[PROVIDED ENTRIES — start]

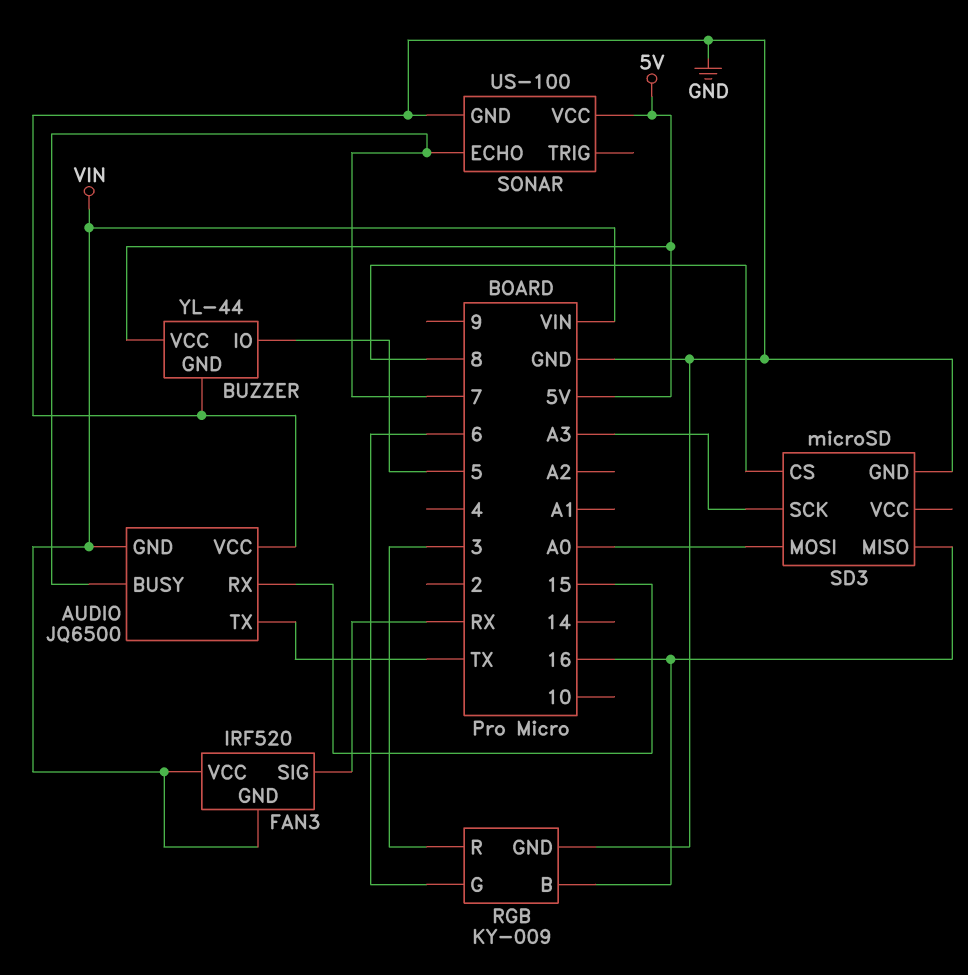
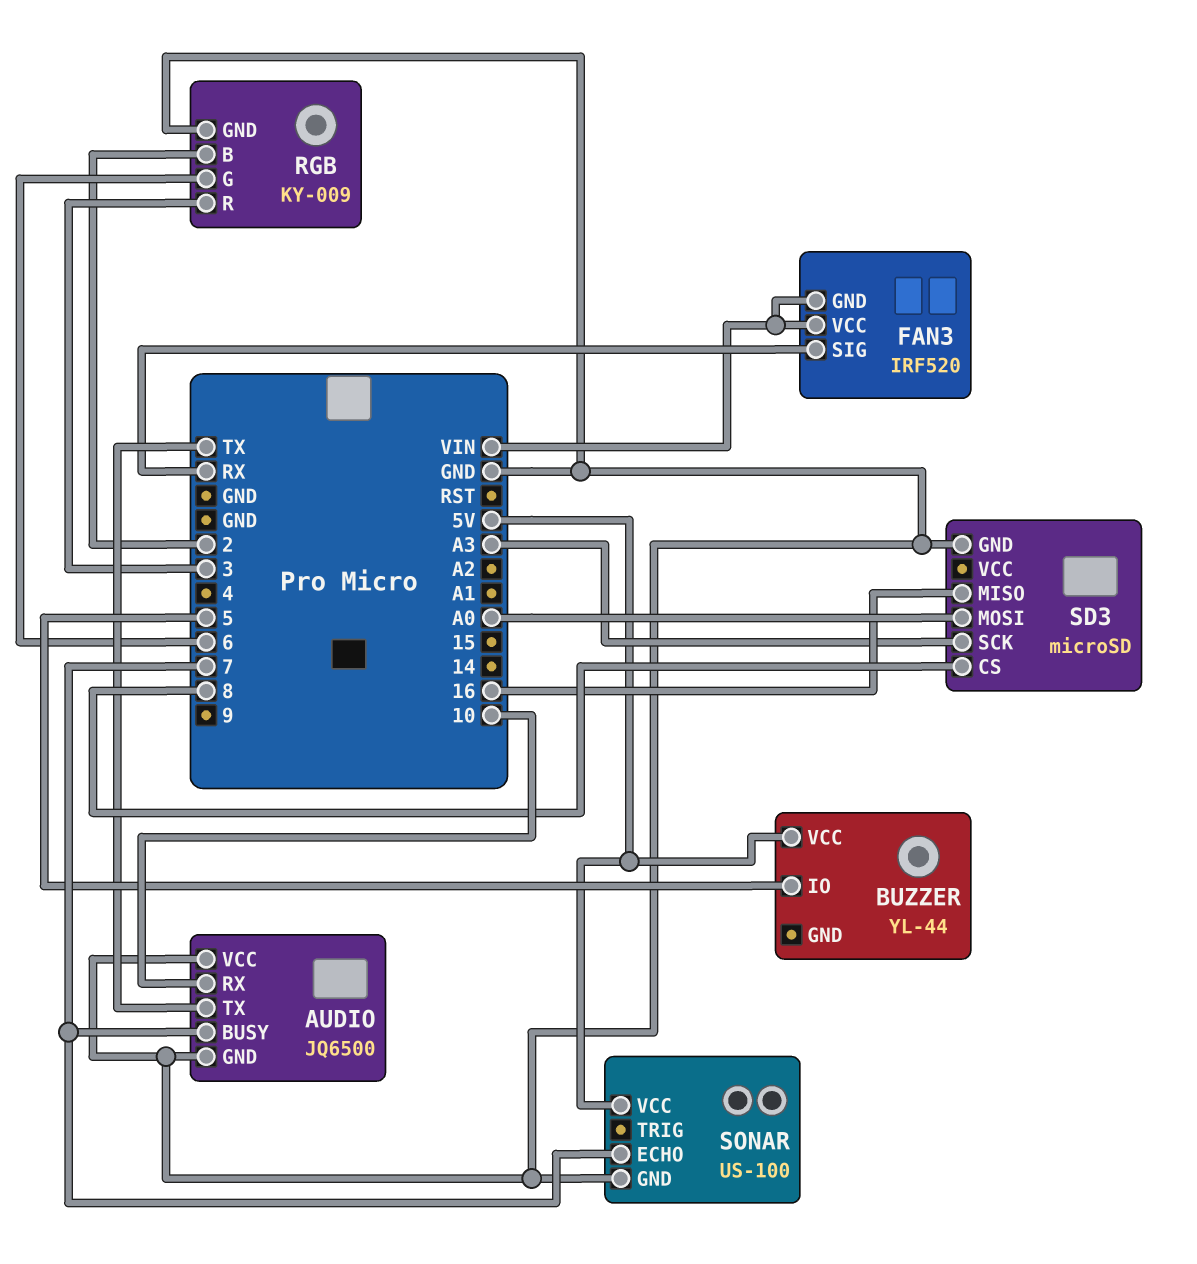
AUDIO pin GND: VIN -> GND
AUDIO pin RX: 15 -> 10
BUZZER pin GND: GND -> none
RGB pin B: 16 -> 2

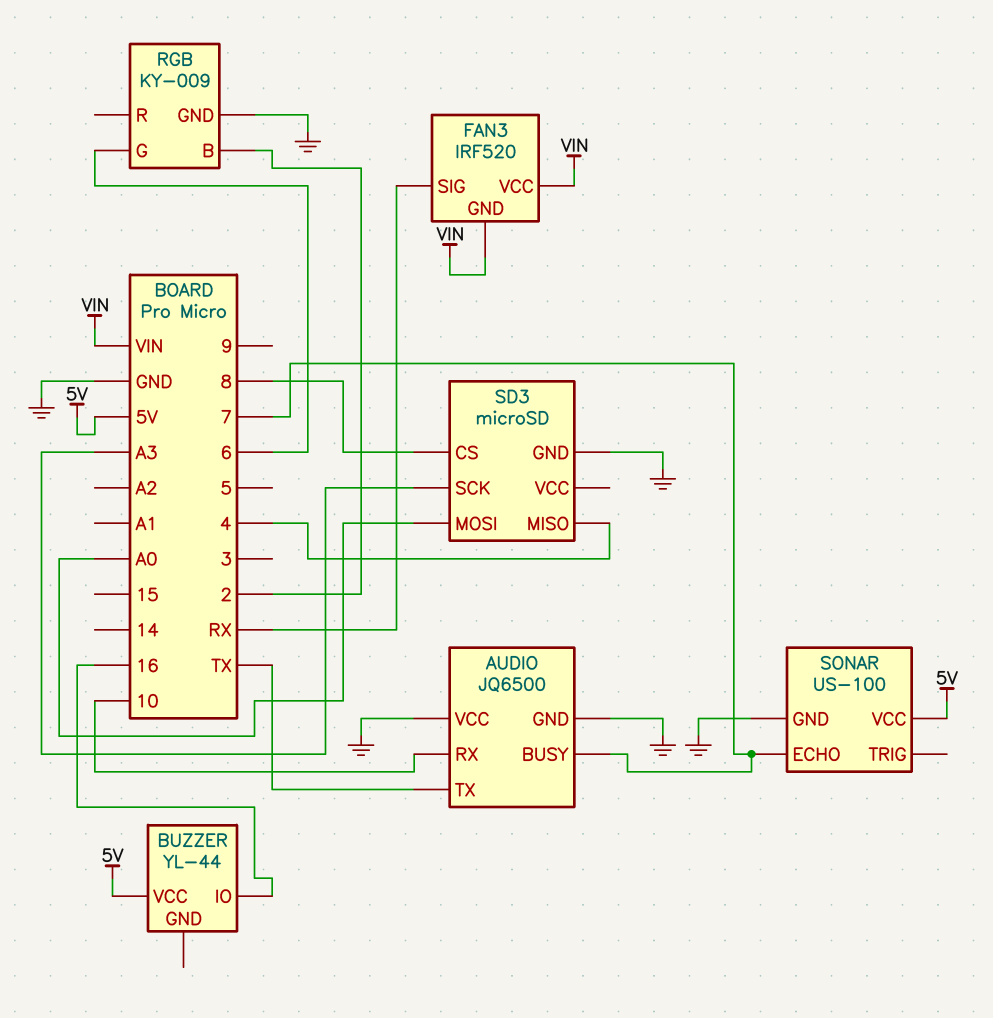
BUZZER pin IO: 5 -> 16
RGB pin R: 3 -> none
SD3 pin MISO: 16 -> 4

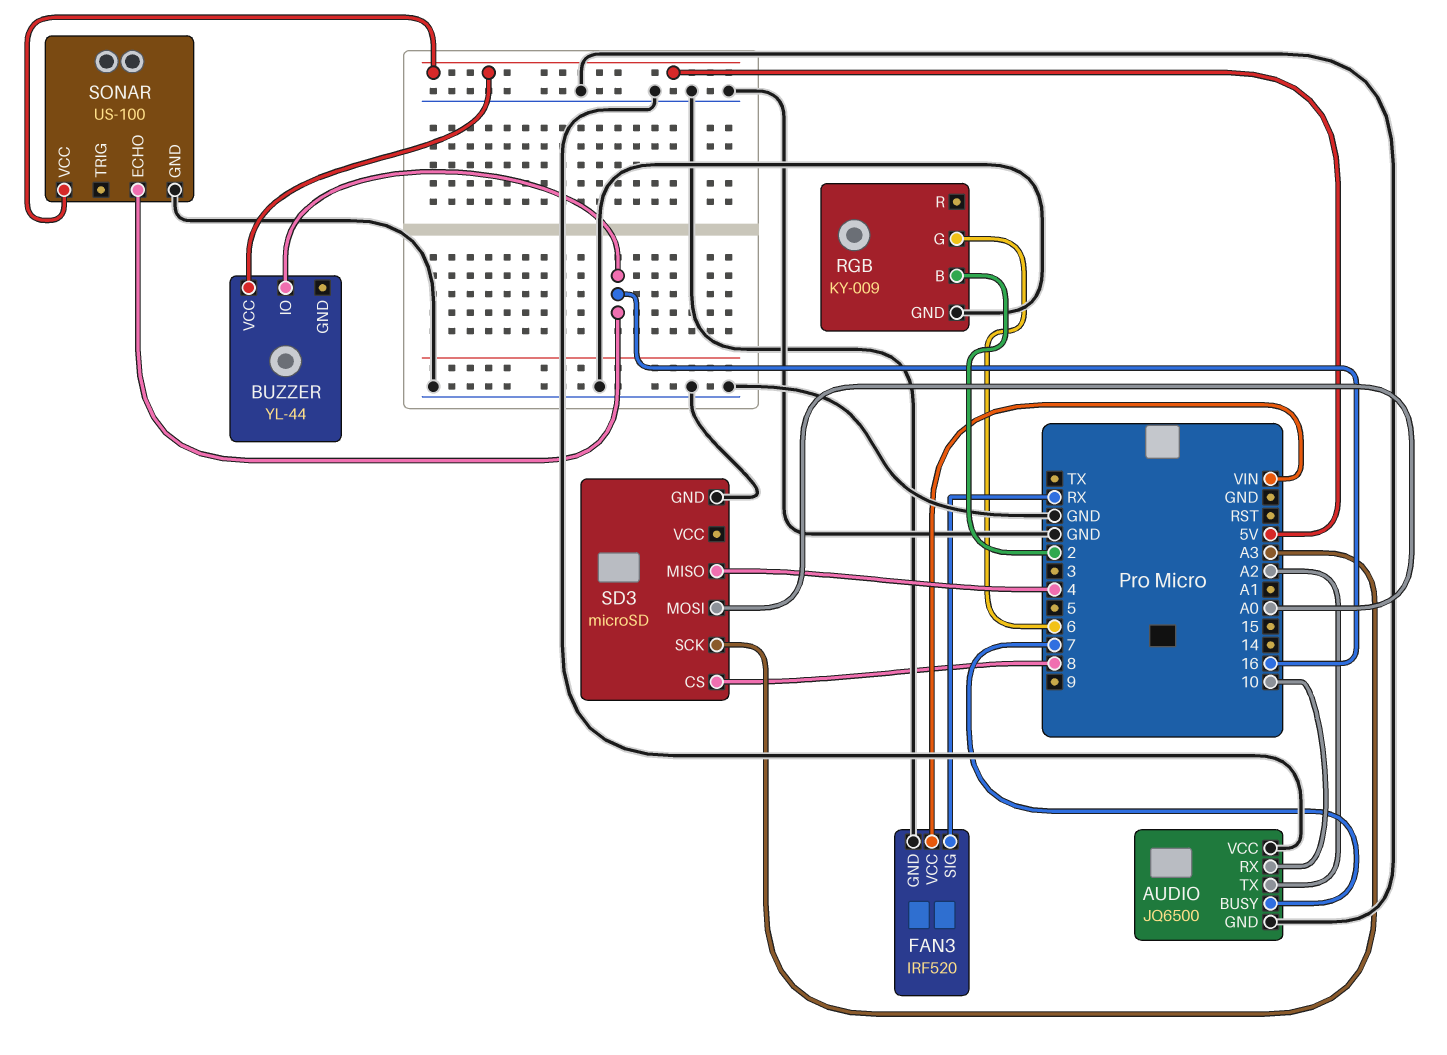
AUDIO pin TX: TX -> A2
FAN3 pin GND: VIN -> GND
SONAR pin ECHO: 7 -> 16

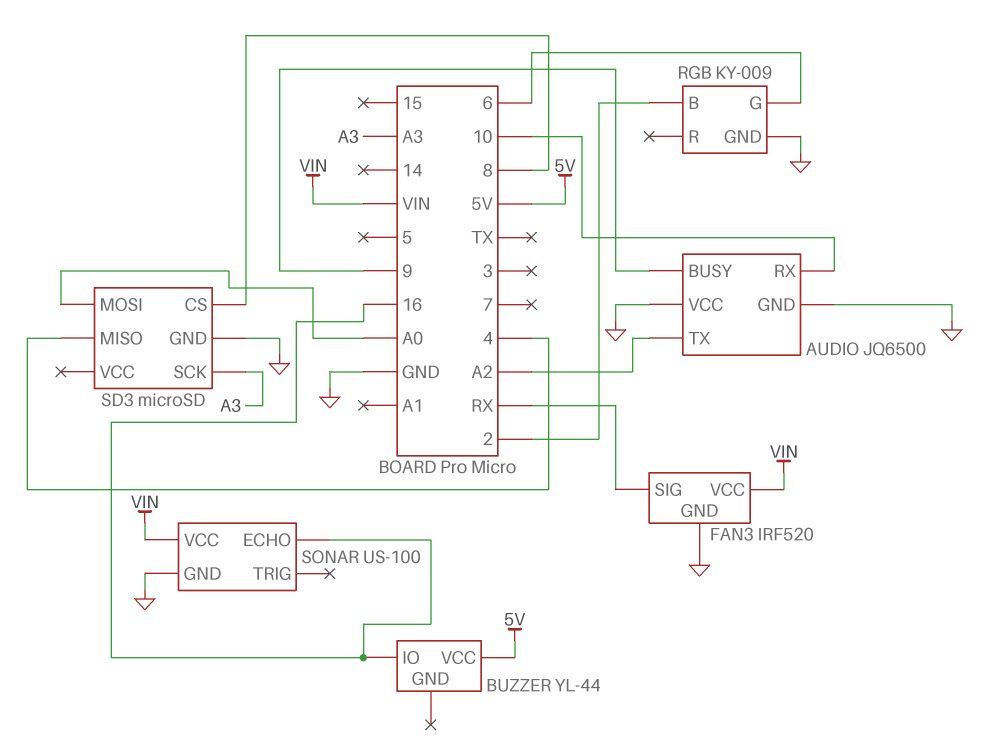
AUDIO pin BUSY: 7 -> 9
SONAR pin VCC: 5V -> VIN

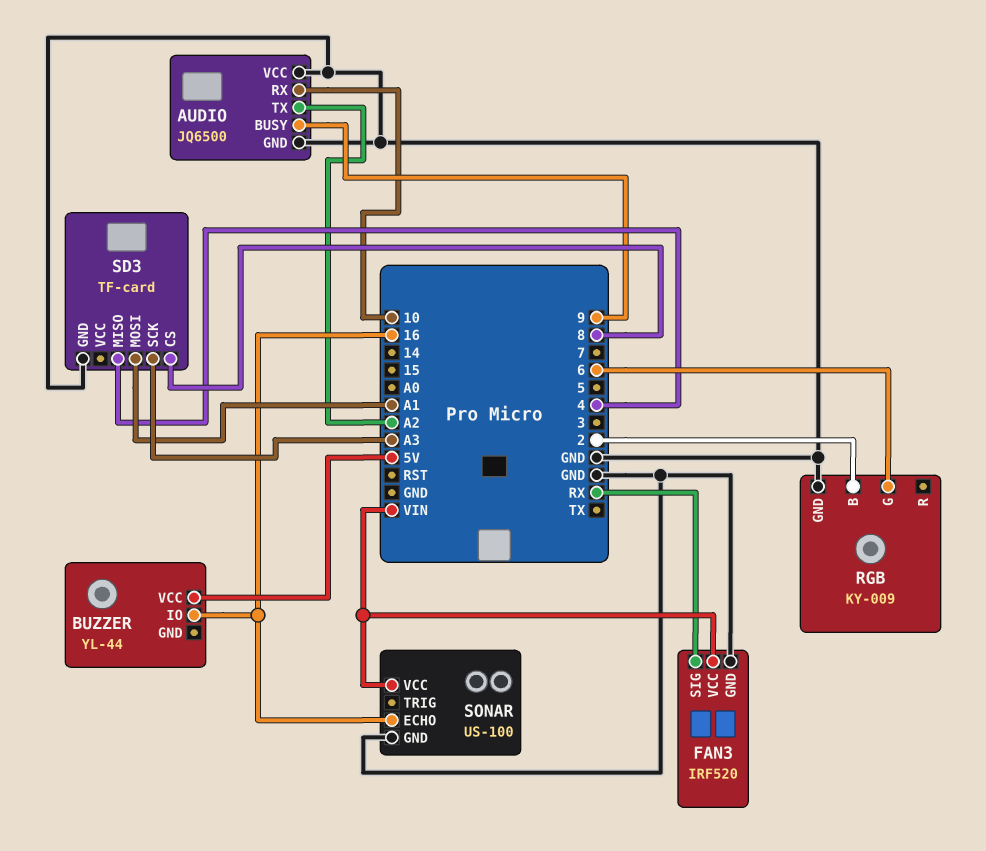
SD3: microSD -> TF-card
SD3 pin MOSI: A0 -> A1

[PROVIDED ENTRIES — finish]

• _DIRECTIONS_
Output the full set of records above without changing a word, and drop the images.

• _RESPONSE FOR THIS EXERCISE_
AUDIO pin GND: VIN -> GND
AUDIO pin RX: 15 -> 10
BUZZER pin GND: GND -> none
RGB pin B: 16 -> 2

BUZZER pin IO: 5 -> 16
RGB pin R: 3 -> none
SD3 pin MISO: 16 -> 4

AUDIO pin TX: TX -> A2
FAN3 pin GND: VIN -> GND
SONAR pin ECHO: 7 -> 16

AUDIO pin BUSY: 7 -> 9
SONAR pin VCC: 5V -> VIN

SD3: microSD -> TF-card
SD3 pin MOSI: A0 -> A1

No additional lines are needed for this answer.